**Provided data**

━━━━━━━━━━━━━━━━━━━━

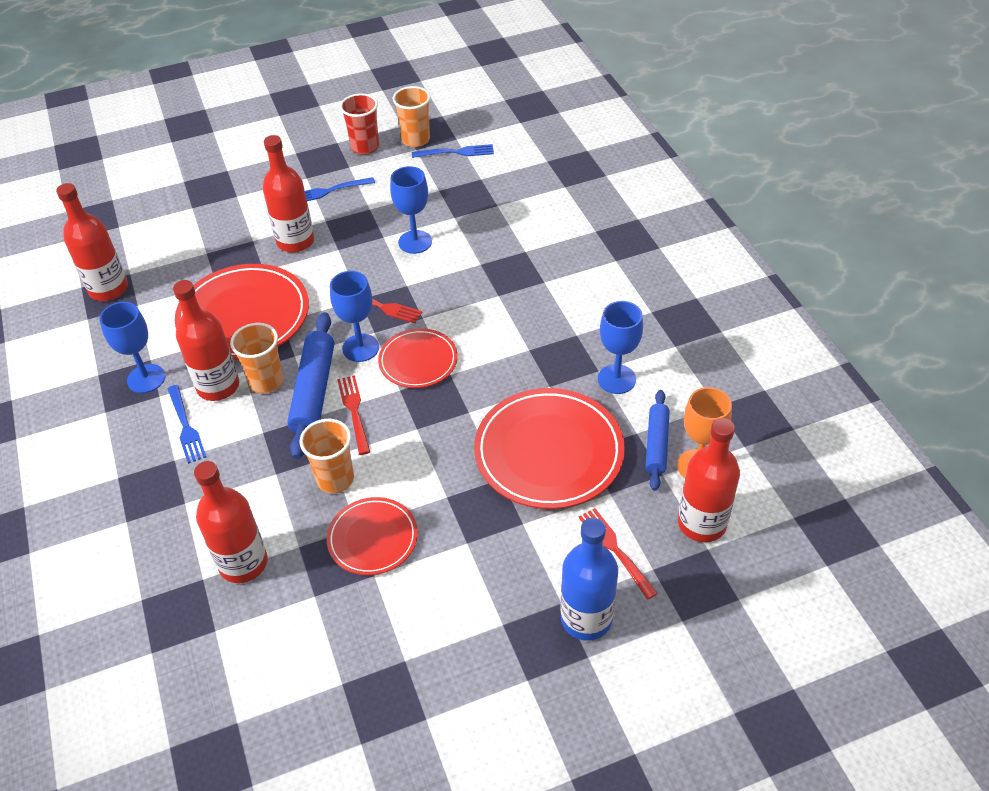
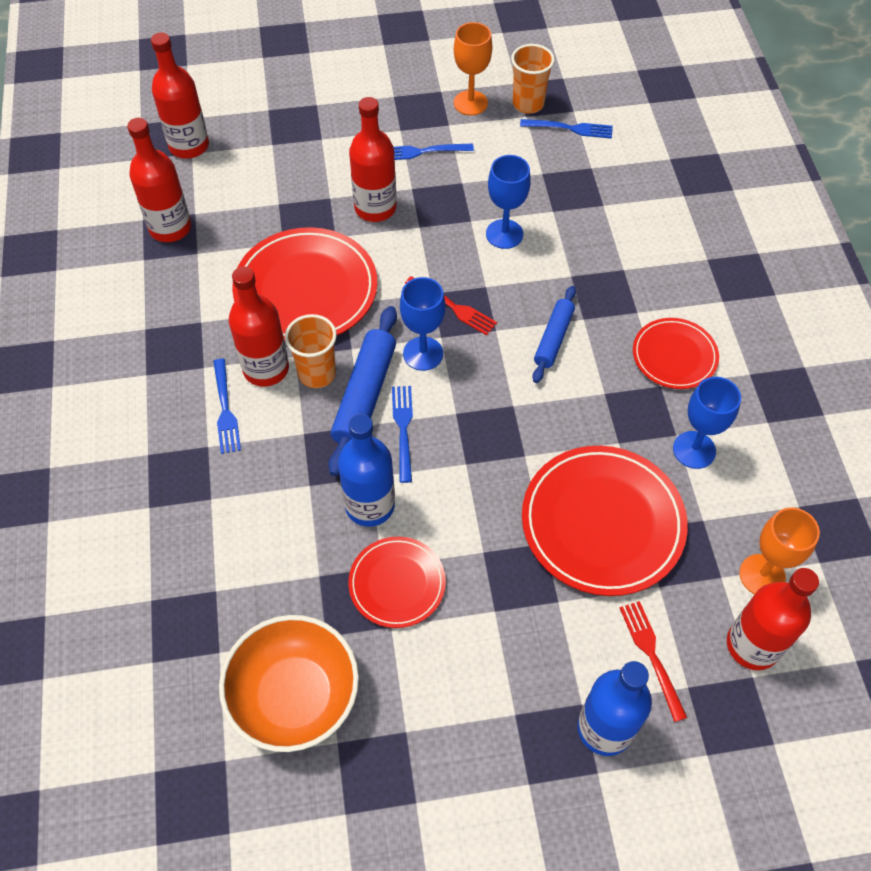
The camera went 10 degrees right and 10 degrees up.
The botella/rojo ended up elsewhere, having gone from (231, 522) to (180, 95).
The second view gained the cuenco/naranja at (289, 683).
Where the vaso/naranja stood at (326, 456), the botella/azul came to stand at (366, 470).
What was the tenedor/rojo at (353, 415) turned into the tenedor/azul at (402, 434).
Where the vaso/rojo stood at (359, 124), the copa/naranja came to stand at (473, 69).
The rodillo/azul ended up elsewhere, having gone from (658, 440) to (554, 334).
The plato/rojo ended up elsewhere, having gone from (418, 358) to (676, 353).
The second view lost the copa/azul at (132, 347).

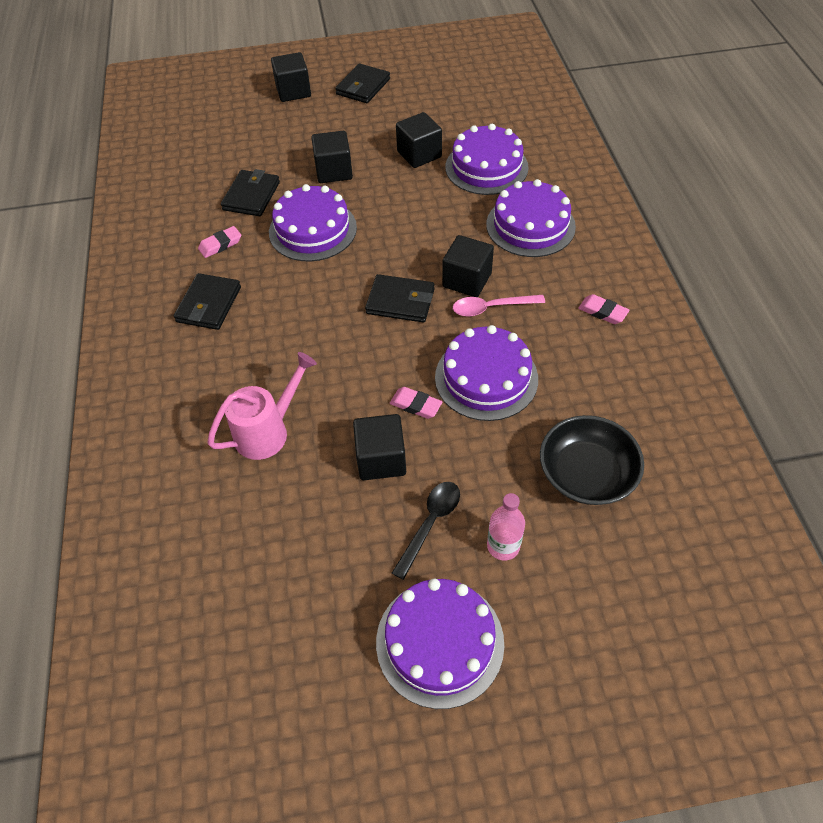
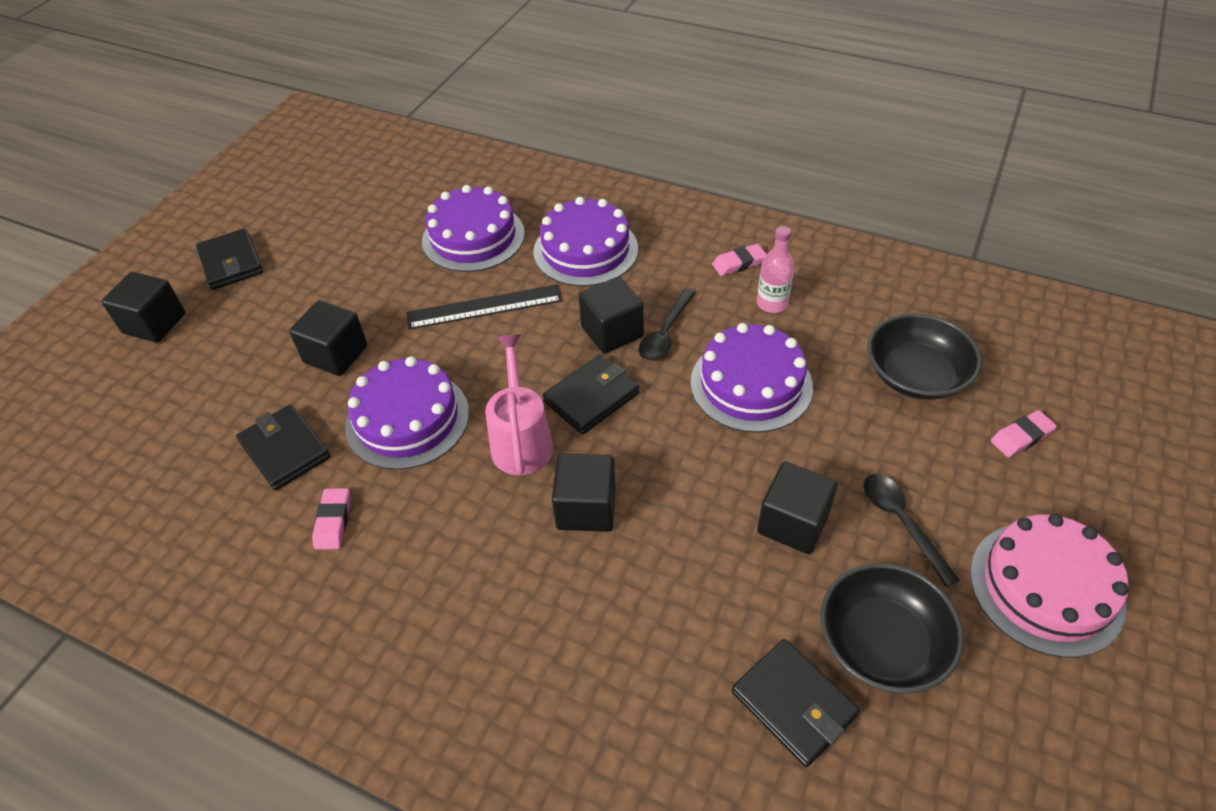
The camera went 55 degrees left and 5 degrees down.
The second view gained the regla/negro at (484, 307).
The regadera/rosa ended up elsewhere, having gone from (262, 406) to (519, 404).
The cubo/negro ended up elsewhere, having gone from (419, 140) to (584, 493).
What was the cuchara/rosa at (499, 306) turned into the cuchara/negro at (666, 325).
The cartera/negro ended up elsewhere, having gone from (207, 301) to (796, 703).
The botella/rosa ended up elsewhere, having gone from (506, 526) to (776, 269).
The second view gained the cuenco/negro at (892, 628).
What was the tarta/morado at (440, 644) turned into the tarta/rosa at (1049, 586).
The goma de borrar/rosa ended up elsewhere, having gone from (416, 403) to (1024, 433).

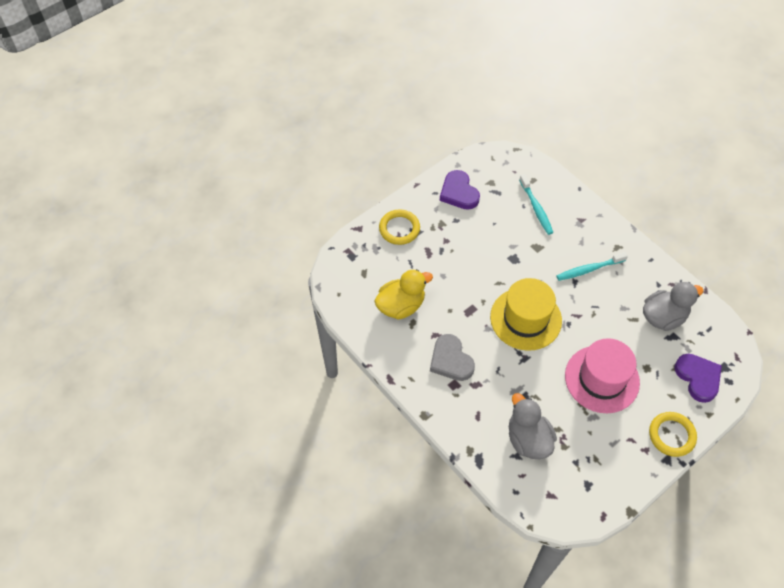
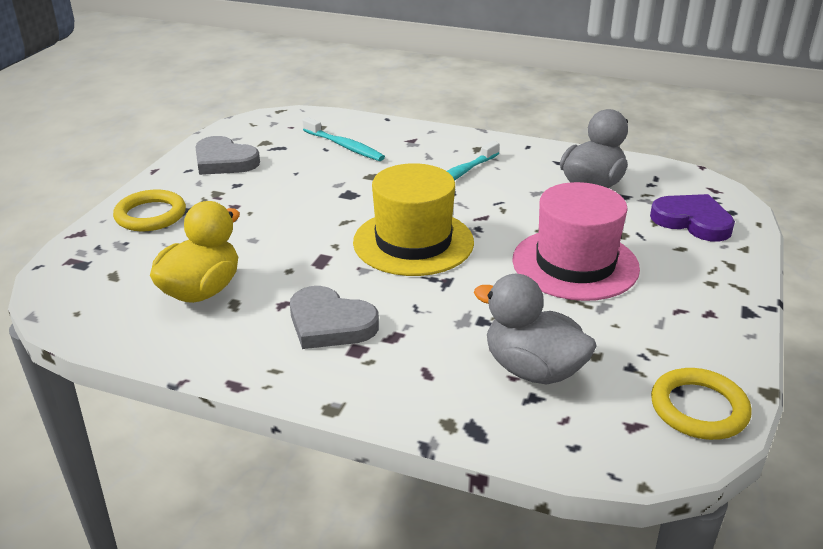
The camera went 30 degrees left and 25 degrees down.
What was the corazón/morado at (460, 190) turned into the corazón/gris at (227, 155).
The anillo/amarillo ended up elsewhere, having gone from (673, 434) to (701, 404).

━━━━━━━━━━━━━━━━━━━━

**Exercise description**
Show every line of the records above that contains the word "stand".

**Final answer**
Where the vaso/naranja stood at (326, 456), the botella/azul came to stand at (366, 470).
Where the vaso/rojo stood at (359, 124), the copa/naranja came to stand at (473, 69).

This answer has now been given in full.